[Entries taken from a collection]
################

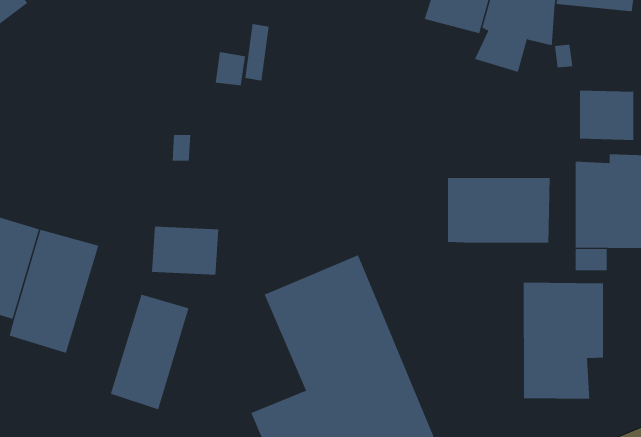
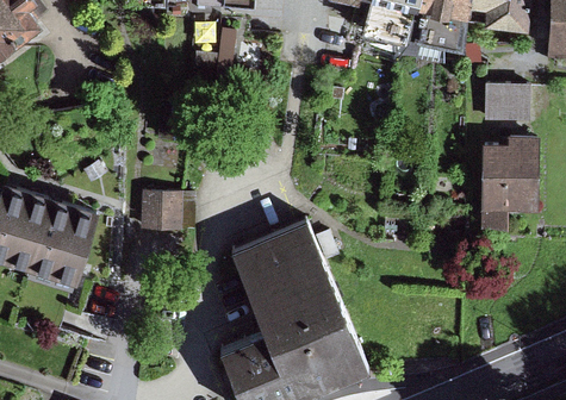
building: [447,177,550,244] -> none
building: [523,282,603,399] -> none
building: [110,294,189,410] -> none

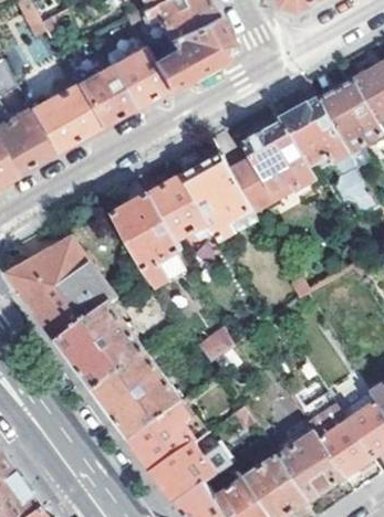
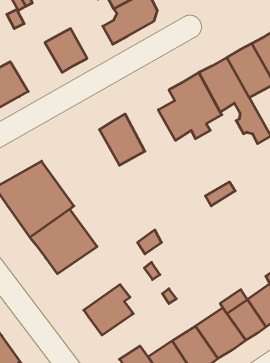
building: [108,42,165,102] -> none
building: [29,81,97,146] -> none
building: [181,157,249,240] -> none
building: [112,197,180,288] -> none
building: [91,352,178,437] -> none
building: [151,443,229,503] -> none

################

▸ **Try it**
A word-for-word copy of every entry, with the pictures left out, is the required answer.

▸ **Response area**
building: [447,177,550,244] -> none
building: [523,282,603,399] -> none
building: [110,294,189,410] -> none

building: [108,42,165,102] -> none
building: [29,81,97,146] -> none
building: [181,157,249,240] -> none
building: [112,197,180,288] -> none
building: [91,352,178,437] -> none
building: [151,443,229,503] -> none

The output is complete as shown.